▶ Exercise aim:
If a line below contains the string "blue", copy it out.

────────────────────────────────────────

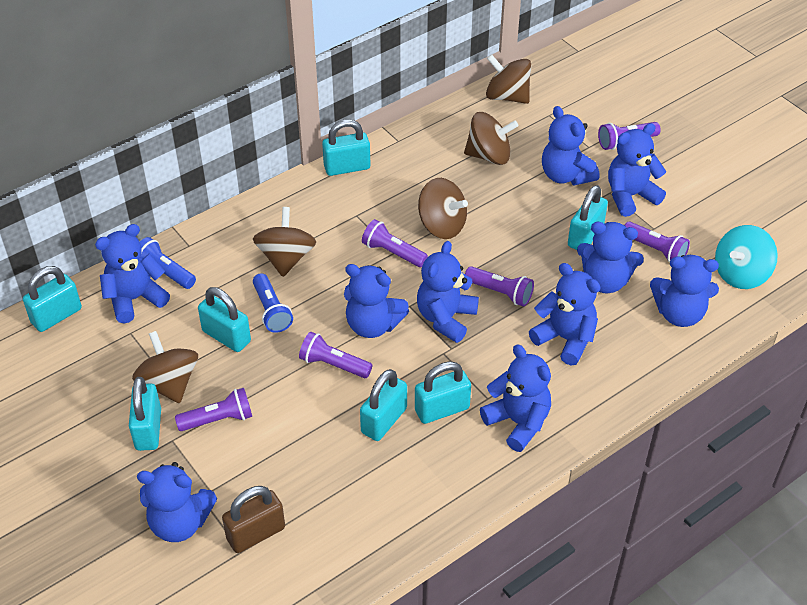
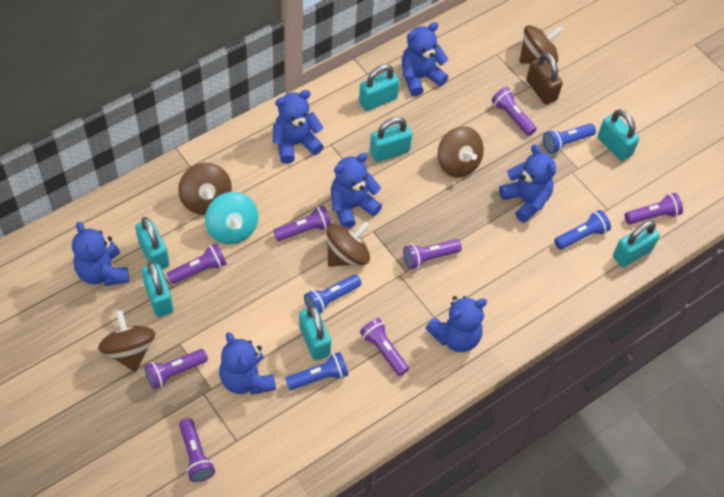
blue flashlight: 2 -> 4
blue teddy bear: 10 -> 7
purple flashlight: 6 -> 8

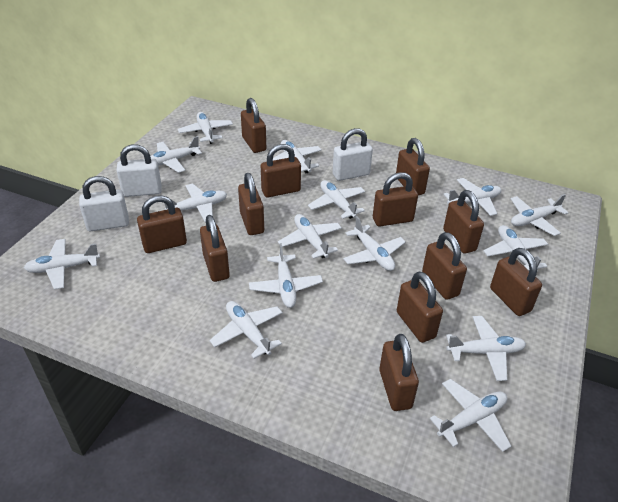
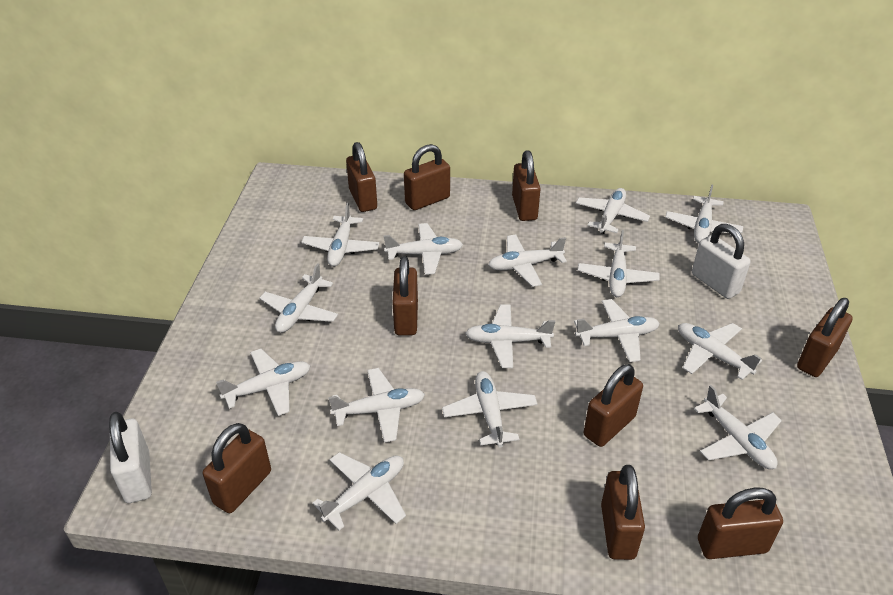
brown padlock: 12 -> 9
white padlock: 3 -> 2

────────────────────────────────────────

▶ Result below:
blue flashlight: 2 -> 4
blue teddy bear: 10 -> 7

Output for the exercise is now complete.